» DATA FOR PROCESSING:
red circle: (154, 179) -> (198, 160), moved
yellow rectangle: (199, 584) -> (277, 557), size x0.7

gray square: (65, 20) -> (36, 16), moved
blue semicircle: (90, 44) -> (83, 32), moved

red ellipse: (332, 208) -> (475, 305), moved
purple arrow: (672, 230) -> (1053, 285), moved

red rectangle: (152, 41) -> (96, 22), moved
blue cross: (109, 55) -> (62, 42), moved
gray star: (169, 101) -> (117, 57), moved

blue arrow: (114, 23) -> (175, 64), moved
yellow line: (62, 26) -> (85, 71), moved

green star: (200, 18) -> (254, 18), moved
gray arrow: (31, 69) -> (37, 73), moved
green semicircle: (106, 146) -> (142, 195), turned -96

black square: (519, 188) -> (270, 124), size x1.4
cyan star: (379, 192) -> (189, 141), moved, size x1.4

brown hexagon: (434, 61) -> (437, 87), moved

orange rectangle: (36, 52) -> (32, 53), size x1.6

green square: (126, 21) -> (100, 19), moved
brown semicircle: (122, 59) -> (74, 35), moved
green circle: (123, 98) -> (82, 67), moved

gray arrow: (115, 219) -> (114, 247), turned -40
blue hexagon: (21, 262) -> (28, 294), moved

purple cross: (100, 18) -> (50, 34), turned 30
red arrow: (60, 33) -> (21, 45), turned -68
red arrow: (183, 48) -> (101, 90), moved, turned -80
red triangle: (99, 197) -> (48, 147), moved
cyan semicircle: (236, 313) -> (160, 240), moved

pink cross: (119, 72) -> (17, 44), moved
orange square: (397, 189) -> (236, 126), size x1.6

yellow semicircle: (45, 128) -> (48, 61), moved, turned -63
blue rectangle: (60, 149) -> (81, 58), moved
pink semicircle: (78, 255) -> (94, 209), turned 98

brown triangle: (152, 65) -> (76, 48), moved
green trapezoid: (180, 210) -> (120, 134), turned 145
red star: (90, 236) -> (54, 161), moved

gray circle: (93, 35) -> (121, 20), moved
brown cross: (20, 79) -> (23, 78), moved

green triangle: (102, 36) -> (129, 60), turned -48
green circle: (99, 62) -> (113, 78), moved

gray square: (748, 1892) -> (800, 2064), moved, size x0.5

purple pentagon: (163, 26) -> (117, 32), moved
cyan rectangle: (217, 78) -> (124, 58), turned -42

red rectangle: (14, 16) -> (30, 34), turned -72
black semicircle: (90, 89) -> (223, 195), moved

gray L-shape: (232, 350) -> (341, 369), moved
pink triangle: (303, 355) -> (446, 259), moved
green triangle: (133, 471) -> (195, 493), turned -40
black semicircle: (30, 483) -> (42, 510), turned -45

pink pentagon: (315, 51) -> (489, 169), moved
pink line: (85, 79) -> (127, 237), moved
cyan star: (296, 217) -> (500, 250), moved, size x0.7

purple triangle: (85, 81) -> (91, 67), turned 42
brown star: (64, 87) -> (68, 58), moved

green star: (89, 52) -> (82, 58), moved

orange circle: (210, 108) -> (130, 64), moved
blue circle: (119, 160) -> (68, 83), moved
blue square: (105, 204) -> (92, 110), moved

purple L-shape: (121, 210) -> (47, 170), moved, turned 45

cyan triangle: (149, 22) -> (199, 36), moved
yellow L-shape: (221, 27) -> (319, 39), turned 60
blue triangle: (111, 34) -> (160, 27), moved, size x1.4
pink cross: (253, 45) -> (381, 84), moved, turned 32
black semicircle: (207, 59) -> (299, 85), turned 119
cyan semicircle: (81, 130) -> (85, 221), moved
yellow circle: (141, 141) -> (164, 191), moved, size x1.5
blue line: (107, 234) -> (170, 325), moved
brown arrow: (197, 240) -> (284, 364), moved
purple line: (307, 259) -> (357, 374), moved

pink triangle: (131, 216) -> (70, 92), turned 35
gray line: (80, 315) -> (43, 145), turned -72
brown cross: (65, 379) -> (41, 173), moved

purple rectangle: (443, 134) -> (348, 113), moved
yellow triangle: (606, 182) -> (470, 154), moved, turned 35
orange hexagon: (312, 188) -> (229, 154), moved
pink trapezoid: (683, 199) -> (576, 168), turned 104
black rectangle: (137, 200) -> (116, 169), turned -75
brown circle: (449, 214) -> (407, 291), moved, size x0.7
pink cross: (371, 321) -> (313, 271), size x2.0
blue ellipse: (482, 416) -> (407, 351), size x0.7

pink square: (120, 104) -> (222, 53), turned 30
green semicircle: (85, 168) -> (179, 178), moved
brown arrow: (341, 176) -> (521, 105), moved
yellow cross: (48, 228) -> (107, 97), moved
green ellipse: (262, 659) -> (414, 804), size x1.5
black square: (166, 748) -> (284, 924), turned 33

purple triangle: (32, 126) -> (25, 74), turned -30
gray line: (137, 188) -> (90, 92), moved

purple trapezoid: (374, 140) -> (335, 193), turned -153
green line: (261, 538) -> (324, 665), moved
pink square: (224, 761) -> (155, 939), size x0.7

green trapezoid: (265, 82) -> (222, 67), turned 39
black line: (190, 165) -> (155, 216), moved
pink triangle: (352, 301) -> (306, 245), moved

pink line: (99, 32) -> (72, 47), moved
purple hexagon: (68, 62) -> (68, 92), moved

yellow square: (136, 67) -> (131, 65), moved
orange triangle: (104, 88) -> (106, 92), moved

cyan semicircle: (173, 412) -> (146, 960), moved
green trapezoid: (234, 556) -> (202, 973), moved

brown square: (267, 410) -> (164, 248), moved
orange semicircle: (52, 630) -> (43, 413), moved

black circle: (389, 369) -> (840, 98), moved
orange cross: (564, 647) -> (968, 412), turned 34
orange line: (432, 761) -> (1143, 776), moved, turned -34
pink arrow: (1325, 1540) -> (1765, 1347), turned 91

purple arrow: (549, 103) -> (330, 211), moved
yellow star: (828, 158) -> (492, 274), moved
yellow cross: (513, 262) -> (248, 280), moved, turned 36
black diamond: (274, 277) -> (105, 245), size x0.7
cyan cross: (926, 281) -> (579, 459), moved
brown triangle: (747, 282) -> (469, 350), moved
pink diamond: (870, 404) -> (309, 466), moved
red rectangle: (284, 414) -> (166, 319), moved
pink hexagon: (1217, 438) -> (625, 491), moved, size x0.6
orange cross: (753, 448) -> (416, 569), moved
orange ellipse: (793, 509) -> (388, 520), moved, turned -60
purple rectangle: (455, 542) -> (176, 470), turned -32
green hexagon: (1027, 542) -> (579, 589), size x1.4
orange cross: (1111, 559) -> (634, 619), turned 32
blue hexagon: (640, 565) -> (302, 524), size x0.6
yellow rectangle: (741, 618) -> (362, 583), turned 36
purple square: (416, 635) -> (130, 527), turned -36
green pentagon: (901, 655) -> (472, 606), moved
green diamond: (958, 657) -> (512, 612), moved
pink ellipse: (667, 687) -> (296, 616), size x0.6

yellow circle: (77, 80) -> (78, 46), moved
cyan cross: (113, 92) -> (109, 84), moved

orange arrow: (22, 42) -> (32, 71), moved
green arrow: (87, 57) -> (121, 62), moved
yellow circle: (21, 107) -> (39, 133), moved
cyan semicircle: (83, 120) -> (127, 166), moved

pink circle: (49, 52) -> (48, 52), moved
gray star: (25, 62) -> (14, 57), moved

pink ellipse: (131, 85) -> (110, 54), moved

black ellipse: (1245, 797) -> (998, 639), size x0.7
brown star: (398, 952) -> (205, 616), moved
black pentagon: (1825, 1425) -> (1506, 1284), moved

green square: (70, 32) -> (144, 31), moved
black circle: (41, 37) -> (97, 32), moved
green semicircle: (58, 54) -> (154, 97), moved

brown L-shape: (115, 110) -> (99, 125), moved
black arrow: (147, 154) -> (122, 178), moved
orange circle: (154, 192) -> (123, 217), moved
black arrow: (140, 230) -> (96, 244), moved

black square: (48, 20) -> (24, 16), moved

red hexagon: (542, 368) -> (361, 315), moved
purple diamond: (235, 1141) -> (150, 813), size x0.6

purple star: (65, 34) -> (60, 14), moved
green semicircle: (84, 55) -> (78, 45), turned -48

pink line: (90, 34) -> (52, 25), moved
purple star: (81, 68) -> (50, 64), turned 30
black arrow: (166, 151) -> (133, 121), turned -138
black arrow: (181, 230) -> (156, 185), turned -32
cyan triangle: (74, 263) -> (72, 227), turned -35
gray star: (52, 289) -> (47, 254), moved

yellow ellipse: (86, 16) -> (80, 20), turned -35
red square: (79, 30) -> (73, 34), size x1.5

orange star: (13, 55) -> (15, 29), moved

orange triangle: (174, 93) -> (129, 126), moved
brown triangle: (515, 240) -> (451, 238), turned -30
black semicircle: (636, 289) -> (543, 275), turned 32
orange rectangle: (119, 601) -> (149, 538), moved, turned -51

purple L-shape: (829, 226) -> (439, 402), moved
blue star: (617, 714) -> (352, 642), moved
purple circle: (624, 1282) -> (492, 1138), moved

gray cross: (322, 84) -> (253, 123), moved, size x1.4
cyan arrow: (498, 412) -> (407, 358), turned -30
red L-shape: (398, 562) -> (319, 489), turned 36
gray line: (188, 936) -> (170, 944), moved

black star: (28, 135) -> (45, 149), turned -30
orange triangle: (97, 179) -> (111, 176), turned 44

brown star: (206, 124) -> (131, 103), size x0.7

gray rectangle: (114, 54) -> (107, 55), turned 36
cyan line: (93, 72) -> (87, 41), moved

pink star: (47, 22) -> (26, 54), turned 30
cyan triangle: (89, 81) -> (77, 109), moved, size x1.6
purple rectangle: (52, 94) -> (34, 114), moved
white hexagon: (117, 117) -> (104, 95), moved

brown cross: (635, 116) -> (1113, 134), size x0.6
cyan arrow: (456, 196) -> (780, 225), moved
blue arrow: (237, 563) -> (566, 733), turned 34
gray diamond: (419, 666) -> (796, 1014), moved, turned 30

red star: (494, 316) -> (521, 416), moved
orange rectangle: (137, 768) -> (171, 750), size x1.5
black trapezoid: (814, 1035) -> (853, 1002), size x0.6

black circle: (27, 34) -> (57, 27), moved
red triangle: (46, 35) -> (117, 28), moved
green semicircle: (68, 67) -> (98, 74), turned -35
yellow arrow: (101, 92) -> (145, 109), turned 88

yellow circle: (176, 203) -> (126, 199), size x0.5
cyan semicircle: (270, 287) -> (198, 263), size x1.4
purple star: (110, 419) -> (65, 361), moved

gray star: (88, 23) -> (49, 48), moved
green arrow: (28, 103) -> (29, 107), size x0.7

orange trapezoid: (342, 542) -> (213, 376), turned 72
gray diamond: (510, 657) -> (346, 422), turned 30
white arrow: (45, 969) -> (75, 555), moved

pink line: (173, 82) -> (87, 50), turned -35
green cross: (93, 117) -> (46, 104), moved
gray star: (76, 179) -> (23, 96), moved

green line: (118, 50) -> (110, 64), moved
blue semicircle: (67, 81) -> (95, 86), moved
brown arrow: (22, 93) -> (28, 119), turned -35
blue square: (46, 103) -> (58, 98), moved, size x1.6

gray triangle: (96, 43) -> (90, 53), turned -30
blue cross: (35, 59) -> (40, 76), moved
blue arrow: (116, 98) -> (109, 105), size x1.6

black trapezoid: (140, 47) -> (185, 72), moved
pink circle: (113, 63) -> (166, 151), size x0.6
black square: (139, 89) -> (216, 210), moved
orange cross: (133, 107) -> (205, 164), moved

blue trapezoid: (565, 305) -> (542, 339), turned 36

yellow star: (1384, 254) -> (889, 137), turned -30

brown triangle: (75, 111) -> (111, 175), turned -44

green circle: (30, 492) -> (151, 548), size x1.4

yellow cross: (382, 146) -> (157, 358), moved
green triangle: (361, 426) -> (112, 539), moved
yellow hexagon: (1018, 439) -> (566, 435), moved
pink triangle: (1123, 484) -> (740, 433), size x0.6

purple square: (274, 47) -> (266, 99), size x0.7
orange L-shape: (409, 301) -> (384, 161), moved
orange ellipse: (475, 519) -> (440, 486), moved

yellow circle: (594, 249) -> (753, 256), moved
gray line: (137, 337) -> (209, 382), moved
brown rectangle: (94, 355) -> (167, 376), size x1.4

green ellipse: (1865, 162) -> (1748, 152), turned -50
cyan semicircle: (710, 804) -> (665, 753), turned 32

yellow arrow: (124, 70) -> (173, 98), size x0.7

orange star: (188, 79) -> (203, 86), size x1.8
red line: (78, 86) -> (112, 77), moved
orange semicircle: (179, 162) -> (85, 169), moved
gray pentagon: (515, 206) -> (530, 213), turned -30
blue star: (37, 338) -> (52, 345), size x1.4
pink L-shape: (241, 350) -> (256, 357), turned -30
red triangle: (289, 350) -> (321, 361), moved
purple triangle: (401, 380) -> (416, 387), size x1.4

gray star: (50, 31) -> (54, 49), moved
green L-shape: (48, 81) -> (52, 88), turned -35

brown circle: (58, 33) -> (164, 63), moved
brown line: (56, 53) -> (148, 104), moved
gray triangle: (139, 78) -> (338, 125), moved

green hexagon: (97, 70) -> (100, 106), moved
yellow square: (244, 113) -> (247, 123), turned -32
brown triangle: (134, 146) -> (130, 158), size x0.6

» WHAT IS BEING ASKED:
Every line from the one containing "gray line: (137, 337) -> (209, 382), moved" to the final line of the listing above should be set down exactly, with nothing added.

» RESPONSE TO THIS TASK:
gray line: (137, 337) -> (209, 382), moved
brown rectangle: (94, 355) -> (167, 376), size x1.4

green ellipse: (1865, 162) -> (1748, 152), turned -50
cyan semicircle: (710, 804) -> (665, 753), turned 32

yellow arrow: (124, 70) -> (173, 98), size x0.7

orange star: (188, 79) -> (203, 86), size x1.8
red line: (78, 86) -> (112, 77), moved
orange semicircle: (179, 162) -> (85, 169), moved
gray pentagon: (515, 206) -> (530, 213), turned -30
blue star: (37, 338) -> (52, 345), size x1.4
pink L-shape: (241, 350) -> (256, 357), turned -30
red triangle: (289, 350) -> (321, 361), moved
purple triangle: (401, 380) -> (416, 387), size x1.4

gray star: (50, 31) -> (54, 49), moved
green L-shape: (48, 81) -> (52, 88), turned -35

brown circle: (58, 33) -> (164, 63), moved
brown line: (56, 53) -> (148, 104), moved
gray triangle: (139, 78) -> (338, 125), moved

green hexagon: (97, 70) -> (100, 106), moved
yellow square: (244, 113) -> (247, 123), turned -32
brown triangle: (134, 146) -> (130, 158), size x0.6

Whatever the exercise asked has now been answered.